Rows from a dataset ▸
= = = = =
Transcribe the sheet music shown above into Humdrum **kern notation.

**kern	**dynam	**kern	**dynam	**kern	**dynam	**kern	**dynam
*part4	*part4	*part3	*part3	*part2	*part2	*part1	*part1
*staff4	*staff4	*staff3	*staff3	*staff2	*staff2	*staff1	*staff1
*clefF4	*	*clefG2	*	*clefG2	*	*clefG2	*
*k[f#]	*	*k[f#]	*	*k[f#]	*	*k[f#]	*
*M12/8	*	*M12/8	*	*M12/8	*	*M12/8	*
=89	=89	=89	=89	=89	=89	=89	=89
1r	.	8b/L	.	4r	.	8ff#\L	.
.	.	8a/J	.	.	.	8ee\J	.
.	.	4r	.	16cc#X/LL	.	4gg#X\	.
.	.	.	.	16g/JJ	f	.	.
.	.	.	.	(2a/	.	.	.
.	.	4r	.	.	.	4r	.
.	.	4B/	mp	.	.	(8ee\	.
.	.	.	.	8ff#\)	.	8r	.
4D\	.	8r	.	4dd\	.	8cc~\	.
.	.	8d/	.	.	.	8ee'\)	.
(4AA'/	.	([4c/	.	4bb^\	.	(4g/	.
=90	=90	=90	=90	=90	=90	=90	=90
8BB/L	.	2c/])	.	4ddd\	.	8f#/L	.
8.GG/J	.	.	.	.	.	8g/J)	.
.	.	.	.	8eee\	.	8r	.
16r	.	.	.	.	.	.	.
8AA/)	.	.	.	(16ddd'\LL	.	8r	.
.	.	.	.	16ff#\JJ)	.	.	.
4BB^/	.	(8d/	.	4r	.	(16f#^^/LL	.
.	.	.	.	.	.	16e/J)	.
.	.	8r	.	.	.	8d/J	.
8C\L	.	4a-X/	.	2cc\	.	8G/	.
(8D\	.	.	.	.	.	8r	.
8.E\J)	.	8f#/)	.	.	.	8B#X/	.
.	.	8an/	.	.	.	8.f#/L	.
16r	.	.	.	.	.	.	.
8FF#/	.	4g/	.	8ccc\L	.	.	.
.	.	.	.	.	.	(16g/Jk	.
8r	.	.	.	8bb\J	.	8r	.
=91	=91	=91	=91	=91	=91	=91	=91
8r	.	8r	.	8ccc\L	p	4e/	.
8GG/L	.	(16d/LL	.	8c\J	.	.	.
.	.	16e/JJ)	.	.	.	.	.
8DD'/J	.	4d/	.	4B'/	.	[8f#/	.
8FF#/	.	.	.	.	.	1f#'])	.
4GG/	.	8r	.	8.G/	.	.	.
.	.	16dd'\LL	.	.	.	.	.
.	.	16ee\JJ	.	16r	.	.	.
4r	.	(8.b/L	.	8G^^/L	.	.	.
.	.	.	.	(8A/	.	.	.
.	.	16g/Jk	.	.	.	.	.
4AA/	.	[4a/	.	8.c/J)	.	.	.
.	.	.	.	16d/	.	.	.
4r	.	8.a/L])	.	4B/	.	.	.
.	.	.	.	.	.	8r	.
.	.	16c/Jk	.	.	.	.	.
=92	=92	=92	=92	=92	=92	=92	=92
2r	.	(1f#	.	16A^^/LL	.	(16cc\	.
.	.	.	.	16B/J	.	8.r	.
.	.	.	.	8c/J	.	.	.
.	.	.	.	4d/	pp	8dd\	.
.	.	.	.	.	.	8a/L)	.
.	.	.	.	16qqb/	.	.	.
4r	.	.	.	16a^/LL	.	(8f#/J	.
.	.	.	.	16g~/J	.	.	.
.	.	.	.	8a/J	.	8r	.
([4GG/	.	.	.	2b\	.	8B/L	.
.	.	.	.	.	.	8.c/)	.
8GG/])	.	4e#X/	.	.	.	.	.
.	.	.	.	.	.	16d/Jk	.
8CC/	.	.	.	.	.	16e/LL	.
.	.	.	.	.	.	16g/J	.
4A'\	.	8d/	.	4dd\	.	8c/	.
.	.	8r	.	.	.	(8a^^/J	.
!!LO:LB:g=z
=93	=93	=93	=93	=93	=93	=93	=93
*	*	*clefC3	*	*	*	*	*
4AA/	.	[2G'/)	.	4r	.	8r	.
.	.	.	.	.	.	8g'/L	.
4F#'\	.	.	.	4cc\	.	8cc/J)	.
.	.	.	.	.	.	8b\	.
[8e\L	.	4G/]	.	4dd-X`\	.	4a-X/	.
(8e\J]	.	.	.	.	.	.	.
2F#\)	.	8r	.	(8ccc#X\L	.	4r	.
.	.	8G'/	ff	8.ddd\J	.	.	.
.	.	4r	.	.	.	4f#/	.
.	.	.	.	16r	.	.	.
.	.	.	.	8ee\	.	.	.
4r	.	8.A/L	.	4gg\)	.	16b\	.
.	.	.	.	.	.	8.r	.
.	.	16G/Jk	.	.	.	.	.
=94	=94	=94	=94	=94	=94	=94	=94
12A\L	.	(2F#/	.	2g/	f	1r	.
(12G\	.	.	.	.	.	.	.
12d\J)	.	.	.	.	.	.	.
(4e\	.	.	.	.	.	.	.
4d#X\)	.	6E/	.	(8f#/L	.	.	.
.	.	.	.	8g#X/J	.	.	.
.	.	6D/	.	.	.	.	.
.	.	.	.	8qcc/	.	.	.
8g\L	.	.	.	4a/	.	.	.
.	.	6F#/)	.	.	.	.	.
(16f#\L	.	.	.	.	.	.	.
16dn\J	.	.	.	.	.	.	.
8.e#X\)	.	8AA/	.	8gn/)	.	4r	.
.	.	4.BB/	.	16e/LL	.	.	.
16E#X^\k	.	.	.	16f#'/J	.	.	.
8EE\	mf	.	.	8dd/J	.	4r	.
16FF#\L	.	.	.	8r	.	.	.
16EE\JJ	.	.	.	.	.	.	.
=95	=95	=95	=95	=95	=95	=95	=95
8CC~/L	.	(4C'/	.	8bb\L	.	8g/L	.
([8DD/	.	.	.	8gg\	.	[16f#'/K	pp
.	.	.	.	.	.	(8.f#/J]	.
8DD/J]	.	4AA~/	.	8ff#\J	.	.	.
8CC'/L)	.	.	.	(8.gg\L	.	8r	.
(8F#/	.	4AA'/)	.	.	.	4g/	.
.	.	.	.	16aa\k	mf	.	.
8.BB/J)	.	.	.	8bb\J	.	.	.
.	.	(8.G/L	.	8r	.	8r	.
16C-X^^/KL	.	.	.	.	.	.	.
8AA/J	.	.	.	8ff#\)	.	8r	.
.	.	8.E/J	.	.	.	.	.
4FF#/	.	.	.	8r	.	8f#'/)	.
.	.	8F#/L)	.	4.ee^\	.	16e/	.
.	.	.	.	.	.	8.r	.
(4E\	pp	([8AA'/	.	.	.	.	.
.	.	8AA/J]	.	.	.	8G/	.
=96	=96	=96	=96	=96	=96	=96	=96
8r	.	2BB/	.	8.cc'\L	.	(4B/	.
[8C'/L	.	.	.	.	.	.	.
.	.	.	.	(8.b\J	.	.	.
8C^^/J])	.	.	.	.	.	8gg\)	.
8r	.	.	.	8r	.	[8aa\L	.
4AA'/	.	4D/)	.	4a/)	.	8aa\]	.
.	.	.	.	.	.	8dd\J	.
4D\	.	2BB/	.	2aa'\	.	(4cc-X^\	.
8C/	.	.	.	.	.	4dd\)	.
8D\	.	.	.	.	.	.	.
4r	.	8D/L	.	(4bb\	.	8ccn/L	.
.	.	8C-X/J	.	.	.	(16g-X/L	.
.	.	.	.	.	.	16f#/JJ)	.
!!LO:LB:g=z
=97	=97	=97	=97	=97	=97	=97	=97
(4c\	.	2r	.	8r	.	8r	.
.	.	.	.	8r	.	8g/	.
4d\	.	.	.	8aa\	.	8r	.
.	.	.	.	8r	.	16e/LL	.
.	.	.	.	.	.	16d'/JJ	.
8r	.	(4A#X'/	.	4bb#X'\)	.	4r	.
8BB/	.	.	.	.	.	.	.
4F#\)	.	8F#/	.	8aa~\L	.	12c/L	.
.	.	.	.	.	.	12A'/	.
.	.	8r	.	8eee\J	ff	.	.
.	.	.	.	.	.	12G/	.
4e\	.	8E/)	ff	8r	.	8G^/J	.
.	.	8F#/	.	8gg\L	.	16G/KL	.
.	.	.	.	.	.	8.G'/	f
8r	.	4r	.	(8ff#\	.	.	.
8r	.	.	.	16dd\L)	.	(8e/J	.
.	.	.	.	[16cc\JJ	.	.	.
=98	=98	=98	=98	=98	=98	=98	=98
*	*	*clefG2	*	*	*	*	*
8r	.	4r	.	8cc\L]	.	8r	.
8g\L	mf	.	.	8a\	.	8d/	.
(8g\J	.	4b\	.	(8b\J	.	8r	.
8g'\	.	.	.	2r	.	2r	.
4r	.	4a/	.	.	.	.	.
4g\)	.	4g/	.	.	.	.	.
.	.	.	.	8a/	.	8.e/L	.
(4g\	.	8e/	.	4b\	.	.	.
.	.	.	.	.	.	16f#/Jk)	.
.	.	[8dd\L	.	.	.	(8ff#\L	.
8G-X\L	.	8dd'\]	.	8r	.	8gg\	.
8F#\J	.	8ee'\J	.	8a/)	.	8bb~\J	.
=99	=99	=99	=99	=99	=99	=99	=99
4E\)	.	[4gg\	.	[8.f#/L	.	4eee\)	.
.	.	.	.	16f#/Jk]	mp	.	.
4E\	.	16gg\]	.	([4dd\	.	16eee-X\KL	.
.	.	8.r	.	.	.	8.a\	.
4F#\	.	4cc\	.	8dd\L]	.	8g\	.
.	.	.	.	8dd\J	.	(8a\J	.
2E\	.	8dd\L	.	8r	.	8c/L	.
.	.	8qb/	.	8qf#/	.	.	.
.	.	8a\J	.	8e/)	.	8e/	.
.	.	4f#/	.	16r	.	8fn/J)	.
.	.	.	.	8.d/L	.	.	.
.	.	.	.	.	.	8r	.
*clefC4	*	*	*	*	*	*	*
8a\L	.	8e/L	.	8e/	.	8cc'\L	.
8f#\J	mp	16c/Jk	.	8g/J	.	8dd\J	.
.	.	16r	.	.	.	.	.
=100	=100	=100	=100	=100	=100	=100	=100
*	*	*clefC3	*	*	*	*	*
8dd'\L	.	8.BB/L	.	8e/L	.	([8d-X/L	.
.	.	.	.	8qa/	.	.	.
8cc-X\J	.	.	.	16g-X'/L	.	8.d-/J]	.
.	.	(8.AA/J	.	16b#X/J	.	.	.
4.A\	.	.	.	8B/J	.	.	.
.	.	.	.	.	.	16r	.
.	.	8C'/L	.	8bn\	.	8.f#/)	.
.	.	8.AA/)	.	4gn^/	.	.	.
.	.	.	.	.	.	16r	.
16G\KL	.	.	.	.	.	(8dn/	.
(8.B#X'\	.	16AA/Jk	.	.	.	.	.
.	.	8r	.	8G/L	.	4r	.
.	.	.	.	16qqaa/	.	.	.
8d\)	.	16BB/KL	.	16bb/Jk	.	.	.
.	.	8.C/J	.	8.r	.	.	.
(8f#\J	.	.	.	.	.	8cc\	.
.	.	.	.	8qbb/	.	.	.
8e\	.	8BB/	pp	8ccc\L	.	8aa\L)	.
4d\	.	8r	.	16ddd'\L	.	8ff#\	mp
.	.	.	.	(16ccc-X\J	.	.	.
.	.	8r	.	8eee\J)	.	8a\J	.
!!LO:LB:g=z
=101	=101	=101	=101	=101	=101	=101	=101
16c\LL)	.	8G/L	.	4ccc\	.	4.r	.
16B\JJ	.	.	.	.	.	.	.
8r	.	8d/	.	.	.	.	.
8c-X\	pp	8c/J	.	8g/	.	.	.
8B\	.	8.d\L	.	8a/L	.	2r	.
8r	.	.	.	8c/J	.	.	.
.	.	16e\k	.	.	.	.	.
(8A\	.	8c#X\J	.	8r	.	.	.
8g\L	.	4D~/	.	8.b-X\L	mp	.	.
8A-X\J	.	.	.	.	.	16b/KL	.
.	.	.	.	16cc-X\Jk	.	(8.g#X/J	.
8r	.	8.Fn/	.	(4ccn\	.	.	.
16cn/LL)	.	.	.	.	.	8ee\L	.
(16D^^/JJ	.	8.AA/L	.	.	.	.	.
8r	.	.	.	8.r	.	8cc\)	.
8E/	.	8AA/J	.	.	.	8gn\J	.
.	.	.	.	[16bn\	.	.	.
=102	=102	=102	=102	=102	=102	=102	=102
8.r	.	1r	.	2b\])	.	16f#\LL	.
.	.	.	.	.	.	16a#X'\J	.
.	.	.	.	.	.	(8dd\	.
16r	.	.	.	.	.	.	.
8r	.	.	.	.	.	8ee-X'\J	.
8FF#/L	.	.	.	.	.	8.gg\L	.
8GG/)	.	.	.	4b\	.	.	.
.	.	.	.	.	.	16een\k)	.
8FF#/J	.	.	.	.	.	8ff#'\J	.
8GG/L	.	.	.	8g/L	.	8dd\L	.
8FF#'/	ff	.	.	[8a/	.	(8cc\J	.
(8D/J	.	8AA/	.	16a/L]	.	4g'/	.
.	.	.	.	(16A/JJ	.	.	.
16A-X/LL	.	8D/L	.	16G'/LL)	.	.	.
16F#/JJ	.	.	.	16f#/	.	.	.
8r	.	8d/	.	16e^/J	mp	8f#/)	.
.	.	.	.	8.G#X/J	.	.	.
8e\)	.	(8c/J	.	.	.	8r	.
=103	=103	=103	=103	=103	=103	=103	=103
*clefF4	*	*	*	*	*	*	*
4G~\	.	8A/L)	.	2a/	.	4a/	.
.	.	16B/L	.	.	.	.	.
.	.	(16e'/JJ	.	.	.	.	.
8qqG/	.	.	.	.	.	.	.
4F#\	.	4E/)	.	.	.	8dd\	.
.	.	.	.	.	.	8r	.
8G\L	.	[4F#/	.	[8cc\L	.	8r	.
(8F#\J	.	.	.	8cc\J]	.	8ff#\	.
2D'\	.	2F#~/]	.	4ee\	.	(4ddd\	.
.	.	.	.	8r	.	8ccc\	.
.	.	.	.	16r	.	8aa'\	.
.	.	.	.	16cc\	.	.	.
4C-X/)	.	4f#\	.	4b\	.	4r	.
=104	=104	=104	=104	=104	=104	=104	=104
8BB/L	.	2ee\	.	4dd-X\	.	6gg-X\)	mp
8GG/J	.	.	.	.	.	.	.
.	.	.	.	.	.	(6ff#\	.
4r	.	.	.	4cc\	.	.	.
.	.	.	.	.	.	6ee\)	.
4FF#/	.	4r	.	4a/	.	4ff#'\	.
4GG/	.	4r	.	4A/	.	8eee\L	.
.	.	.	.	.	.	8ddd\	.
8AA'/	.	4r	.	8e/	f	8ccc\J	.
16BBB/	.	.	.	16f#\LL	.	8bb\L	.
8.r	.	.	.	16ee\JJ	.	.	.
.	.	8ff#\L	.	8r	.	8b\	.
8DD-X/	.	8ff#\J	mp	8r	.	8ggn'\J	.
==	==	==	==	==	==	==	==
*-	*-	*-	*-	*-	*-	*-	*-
= = = = =
WORK REQUIRED ▸ Report how many lines in the data above contain the string "kern". Case counts, and the answer is the number alone.

WORKED ANSWER ▸ 2